START Provided data
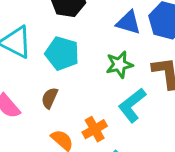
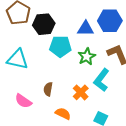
cyan pentagon: (62, 53) -> (60, 46), moved
orange cross: (95, 129) -> (81, 92), moved

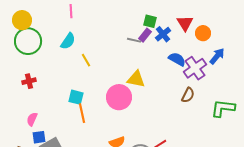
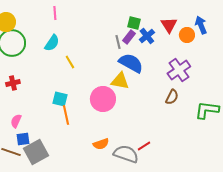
gray line: (134, 40) -> (118, 42), turned 64
blue arrow: (217, 56) -> (201, 25), moved, turned -60
blue semicircle: (177, 59) -> (131, 63), moved, size x1.4

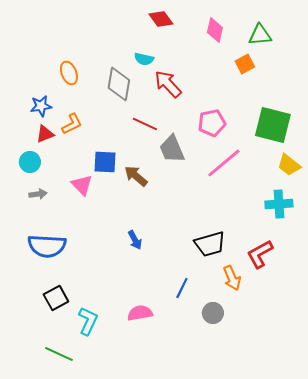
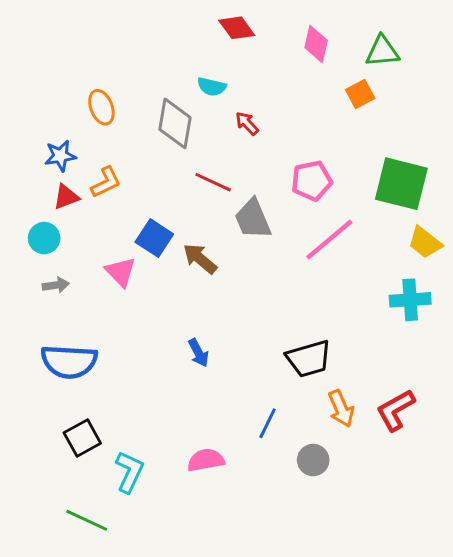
red arrow: (168, 84) -> (247, 123), size x0.6
blue square: (105, 162) -> (154, 238), turned 30
red L-shape: (260, 254) -> (395, 410), moved

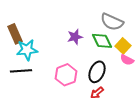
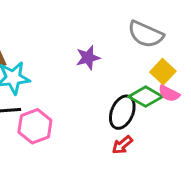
green diamond: (102, 41) -> (146, 97), moved, turned -35
pink hexagon: (66, 75) -> (35, 126), moved

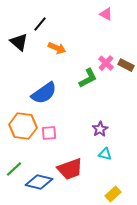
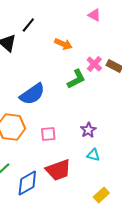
orange arrow: (57, 48) -> (63, 44), moved
pink square: (49, 133) -> (48, 134), moved
blue diamond: (39, 182) -> (27, 183), turned -44

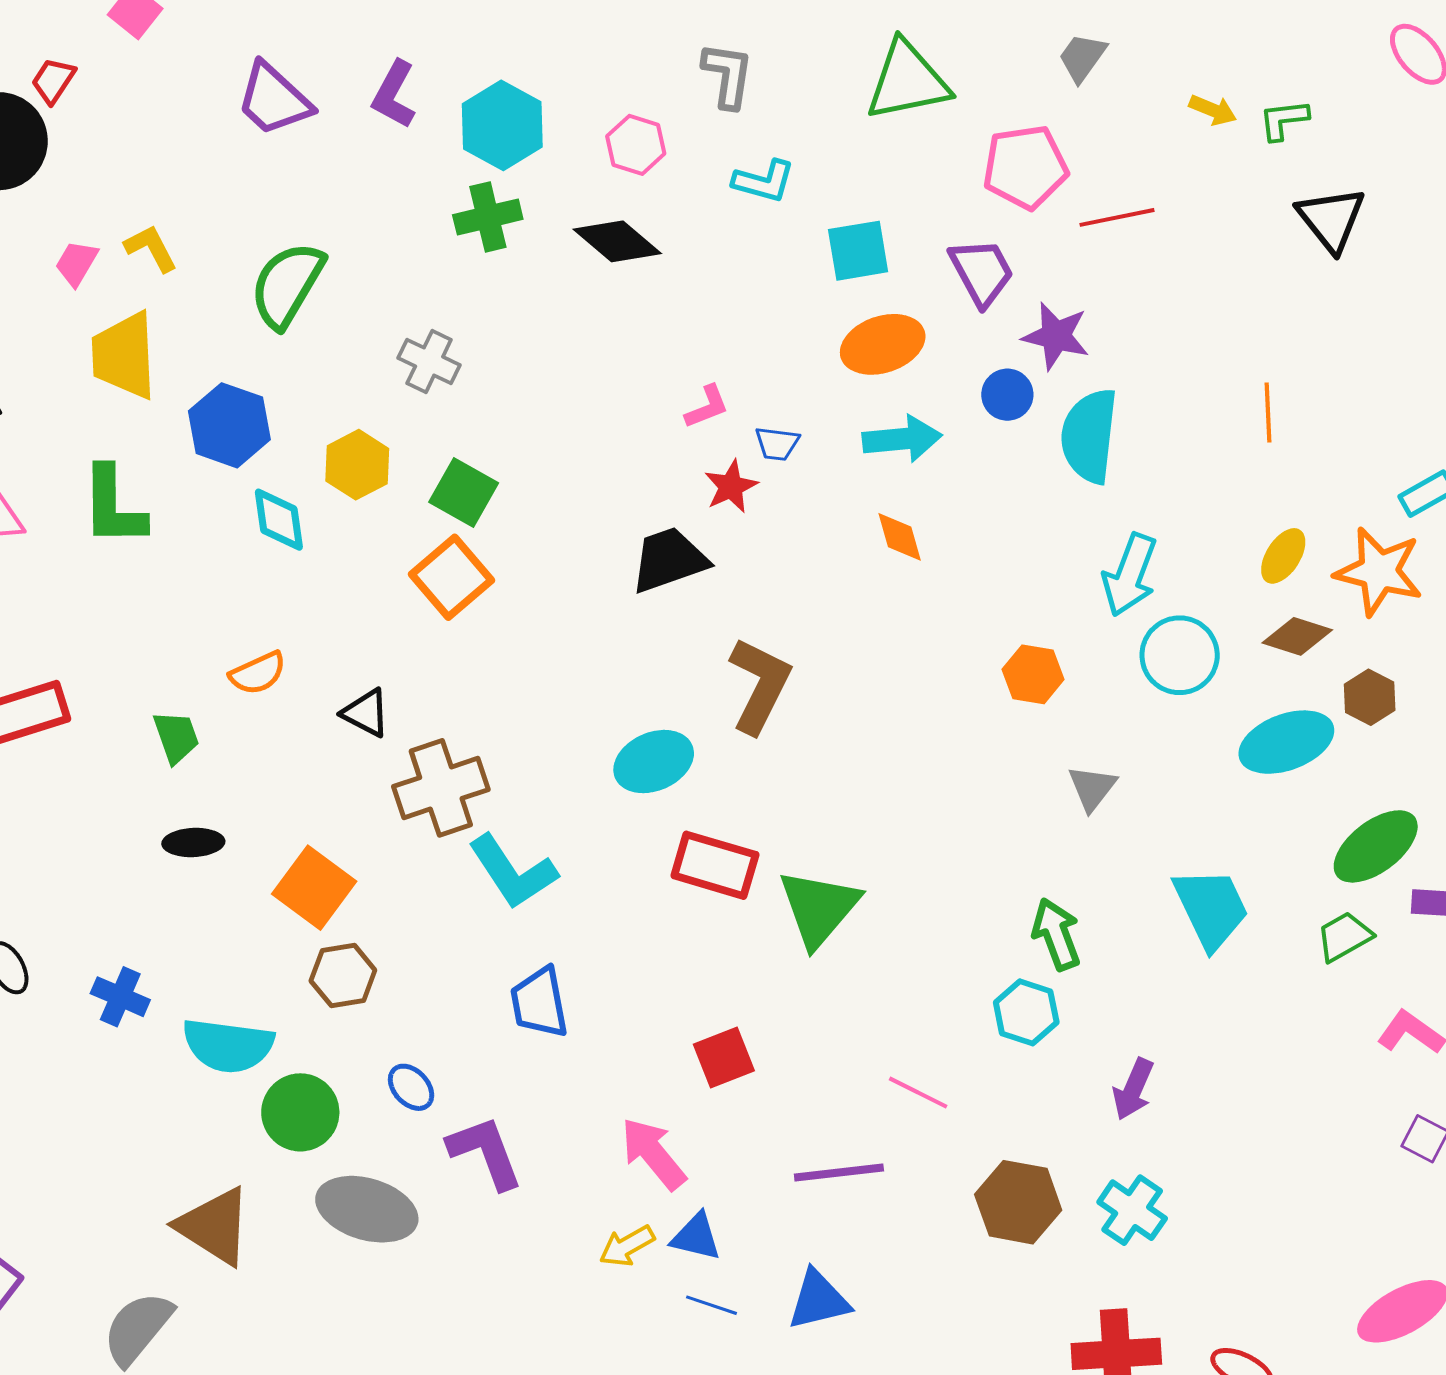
END Provided data
■ What to work on ■
Pictures are not part of the copy. Extract exactly the lines from the line containing "orange arrow: (57, 48) -> (63, 44), moved" through the final line of the entries above, both included.

■ Answer box ■
orange arrow: (57, 48) -> (63, 44), moved
pink square: (49, 133) -> (48, 134), moved
blue diamond: (39, 182) -> (27, 183), turned -44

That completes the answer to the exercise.